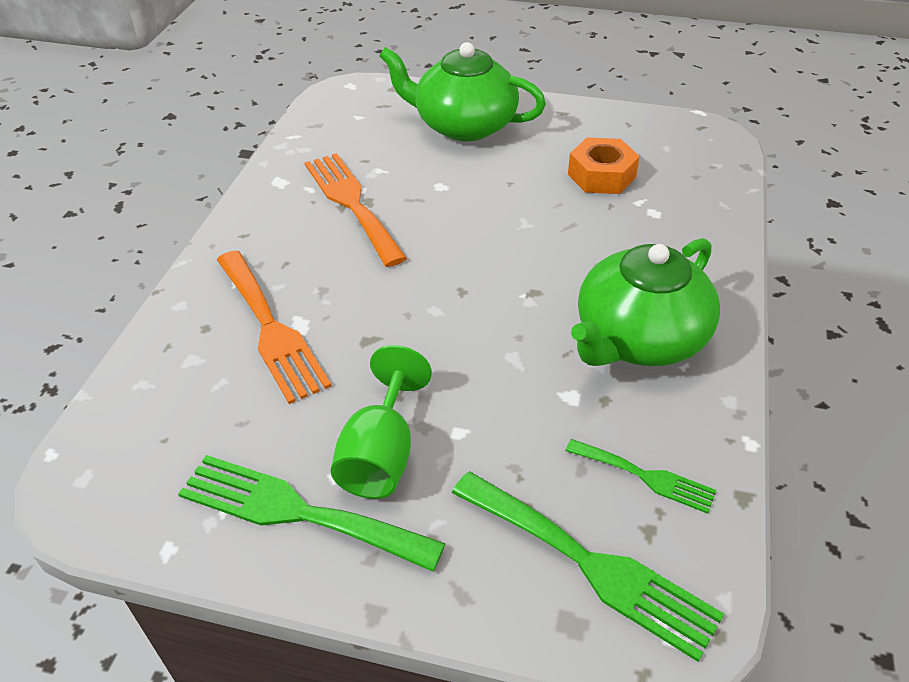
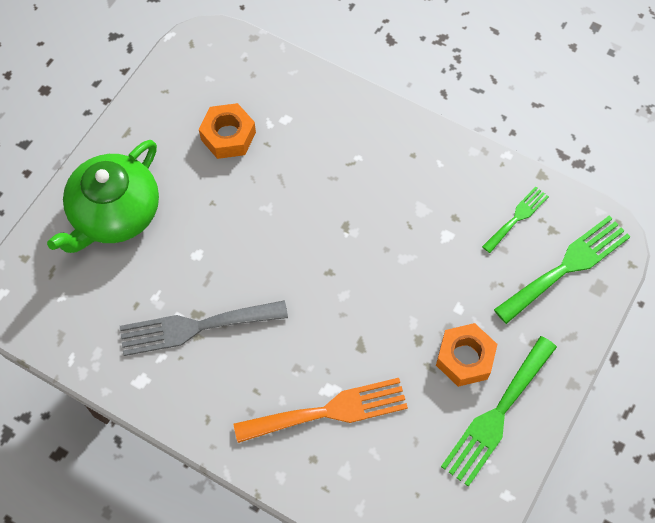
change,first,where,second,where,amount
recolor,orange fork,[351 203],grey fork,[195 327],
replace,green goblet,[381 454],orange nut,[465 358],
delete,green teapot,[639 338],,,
* * *
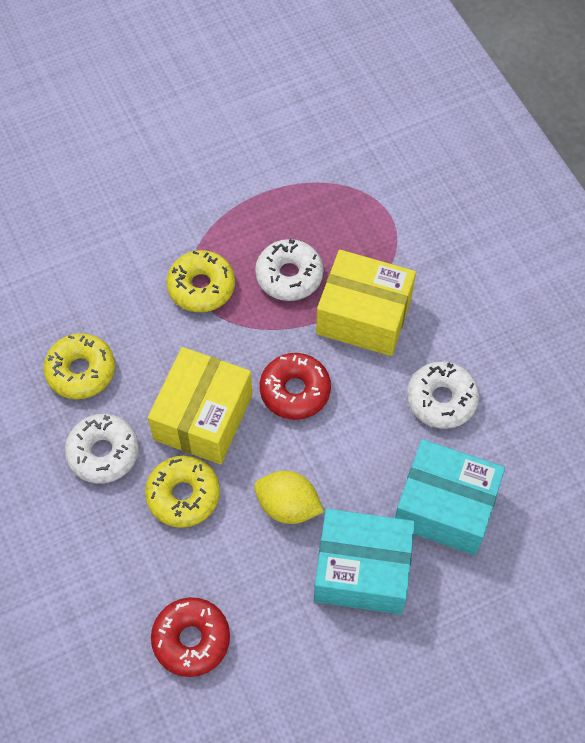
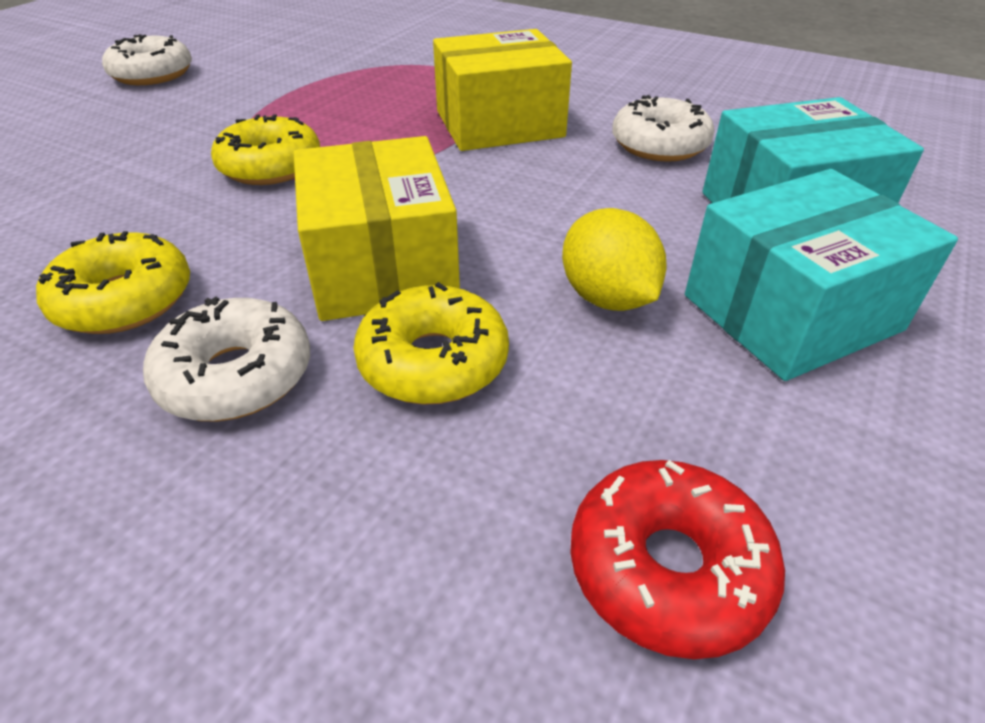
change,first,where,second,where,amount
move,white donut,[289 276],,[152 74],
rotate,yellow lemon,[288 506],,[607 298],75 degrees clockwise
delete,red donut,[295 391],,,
* * *
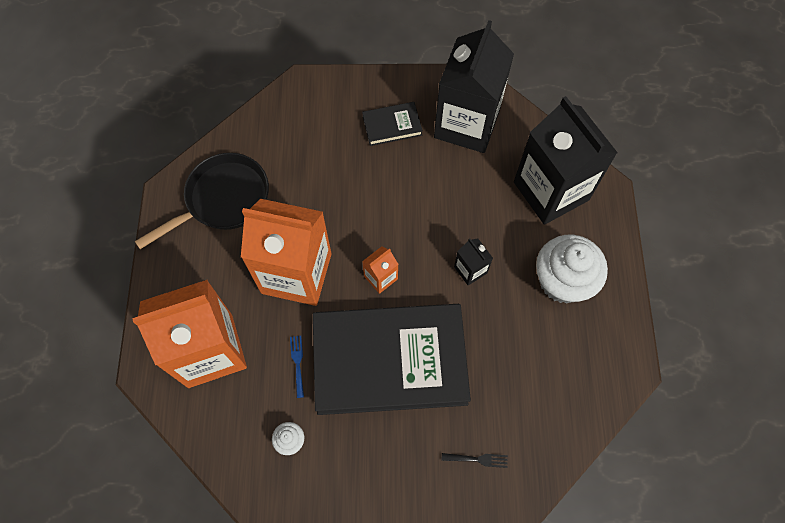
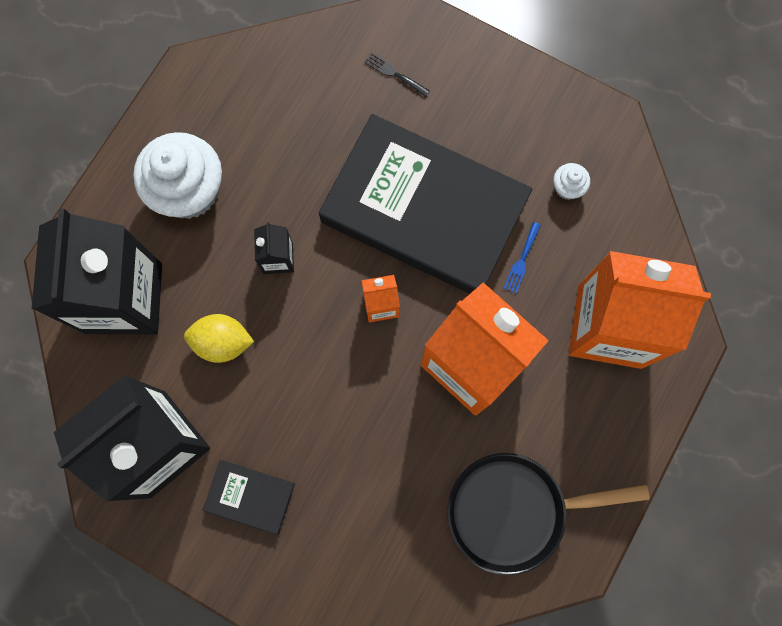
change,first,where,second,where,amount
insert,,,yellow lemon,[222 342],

Task requirements
Lines in the records that hold "donut" should be tallied, with the total given on its own.

Response for this exercise
2